[Scene edit records]

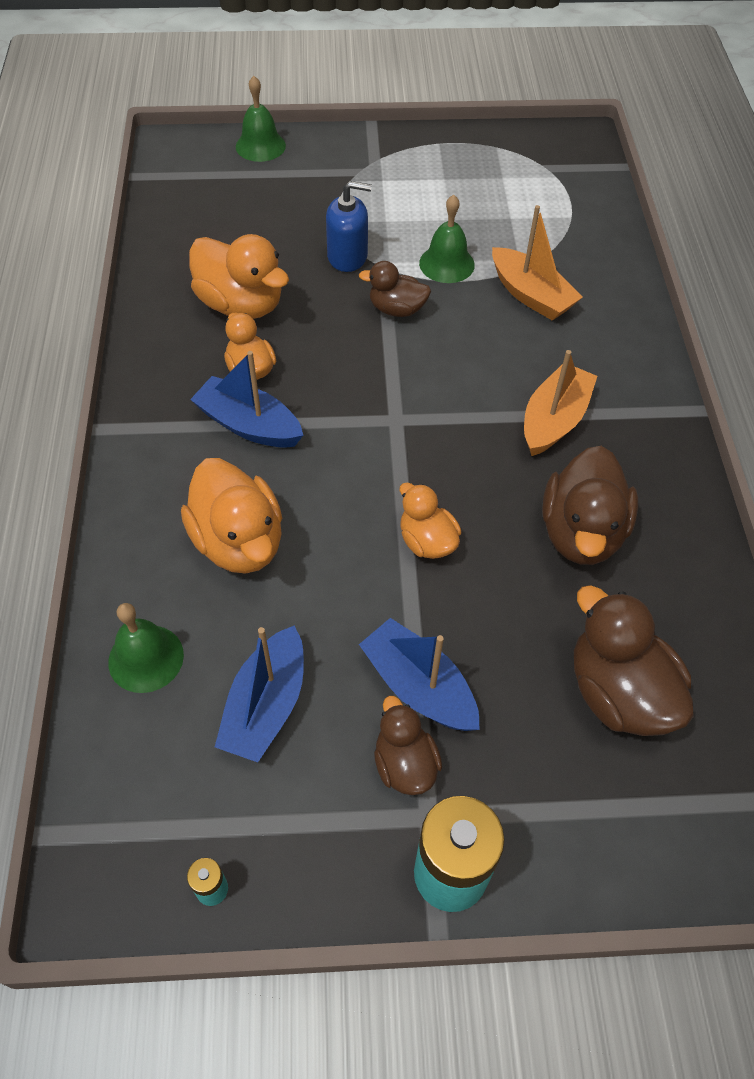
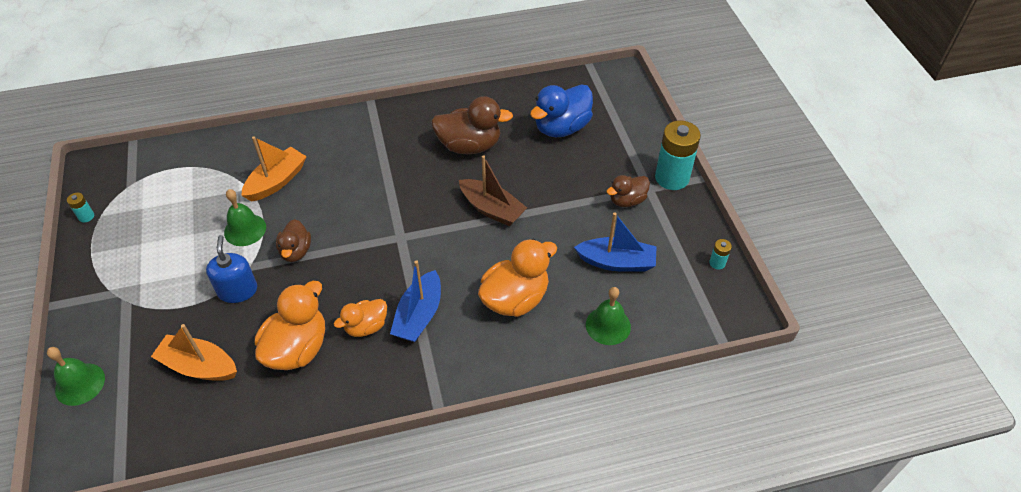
camera: 100 degrees left, 5 degrees down
(419, 686) = (583, 201): blue boat -> none
(427, 541) = (492, 209): orange duck -> brown boat
(497, 137) = (86, 216): none -> turquoise battery
(554, 420) = (389, 162): orange boat -> orange boat (199, 366)
(618, 692) = (561, 127): brown duck -> blue duck

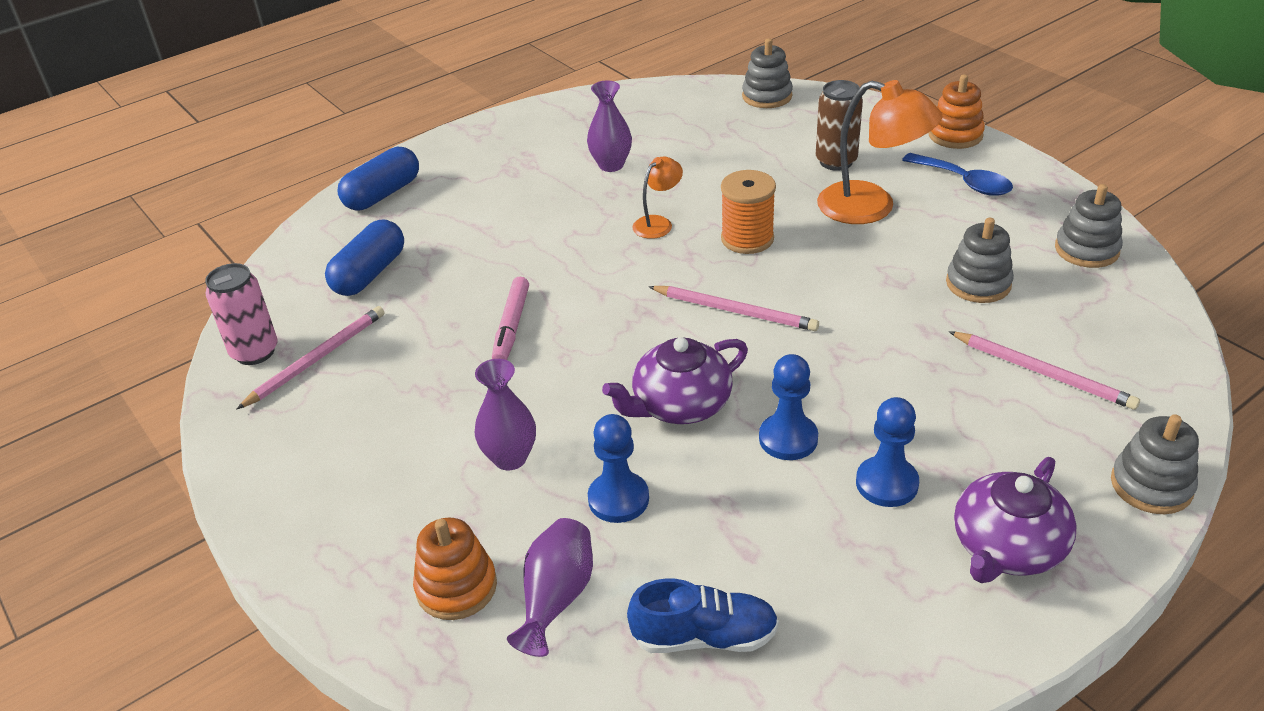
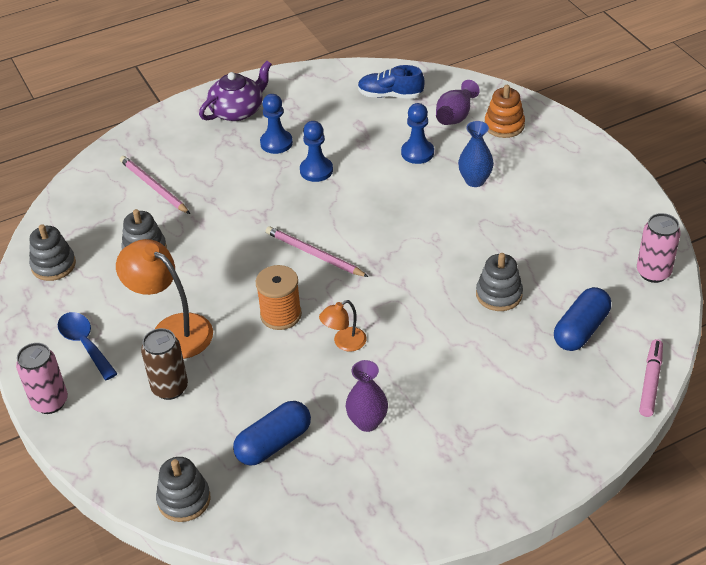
camera: 170 degrees left, 5 degrees up
(317, 359) = (606, 260): pink pencil -> none
(382, 194) = (584, 422): blue capsule -> blue capsule (273, 443)
(510, 458) = (475, 180): purple vase -> blue vase
(512, 326) = (470, 265): pink marker -> pink marker (650, 382)
(680, 405) = (370, 197): purple teapot -> none
(955, 135) = (50, 402): orange stacking toy -> pink can
(1151, 485) = (150, 126): grey stacking toy -> grey stacking toy (499, 294)

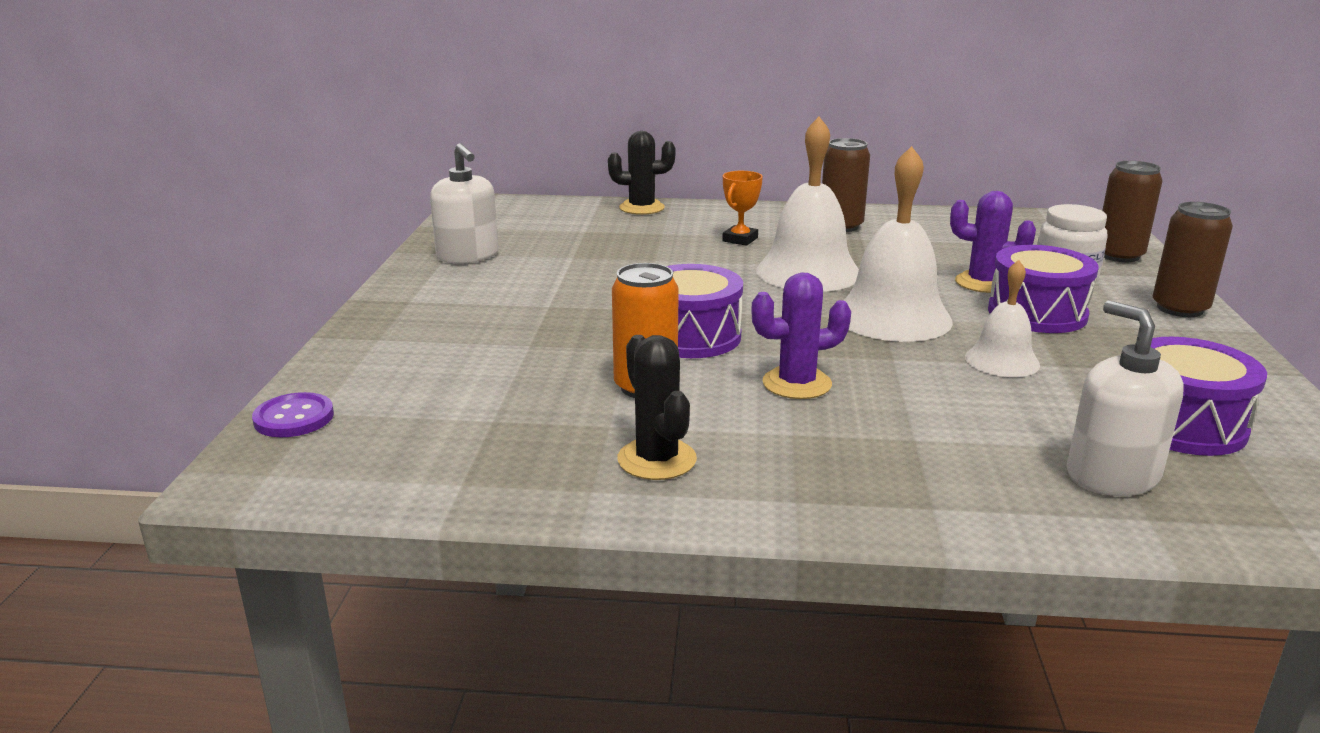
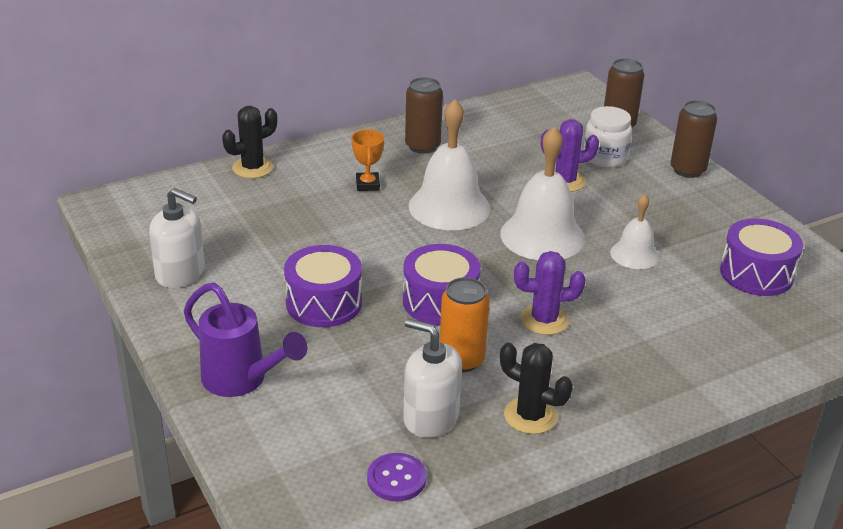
camera: 35 degrees left, 10 degrees up
(294, 418) = (268, 484): purple button -> purple button (396, 479)
(399, 337) = (242, 381): none -> purple watering can
(797, 384) = (544, 320): purple cactus -> purple cactus turned 45 degrees clockwise
(1037, 313) = (618, 202): purple drum -> purple drum (324, 303)
(1112, 476) = (754, 327): white soap dispenser -> white soap dispenser (430, 417)

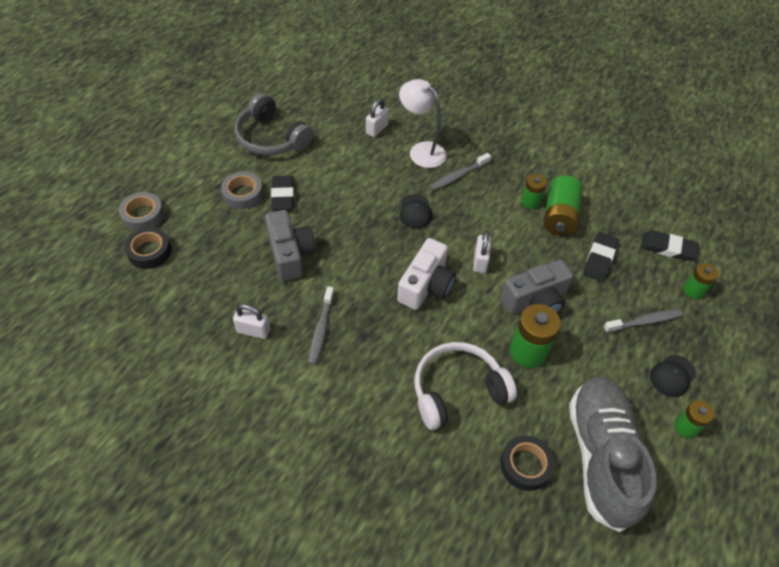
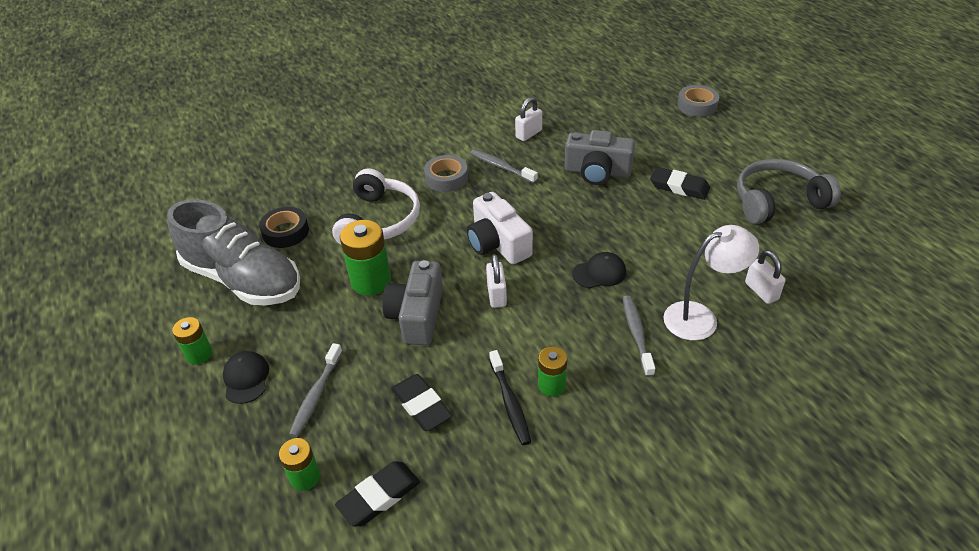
camera: 125 degrees right, 10 degrees down
(149, 251) = (650, 102): black tape -> none
(243, 194) = (695, 163): grey tape -> grey tape (446, 178)
(415, 212) = (599, 273): black cap -> black cap turned 135 degrees clockwise
(480, 261) = (496, 295): white padlock -> white padlock turned 45 degrees clockwise
(559, 216) = (510, 402): green battery -> black toothbrush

■ **Your task**
A verbatim copy of the records is expected, from their first line through the line with "(382, 194) = (584, 422): blue", inclusive, with the pictures removed.

■ **Answer to this exercise**
camera: 100 degrees left, 5 degrees down
(419, 686) = (583, 201): blue boat -> none
(427, 541) = (492, 209): orange duck -> brown boat
(497, 137) = (86, 216): none -> turquoise battery
(554, 420) = (389, 162): orange boat -> orange boat (199, 366)
(618, 692) = (561, 127): brown duck -> blue duck

camera: 170 degrees left, 5 degrees up
(317, 359) = (606, 260): pink pencil -> none
(382, 194) = (584, 422): blue capsule -> blue capsule (273, 443)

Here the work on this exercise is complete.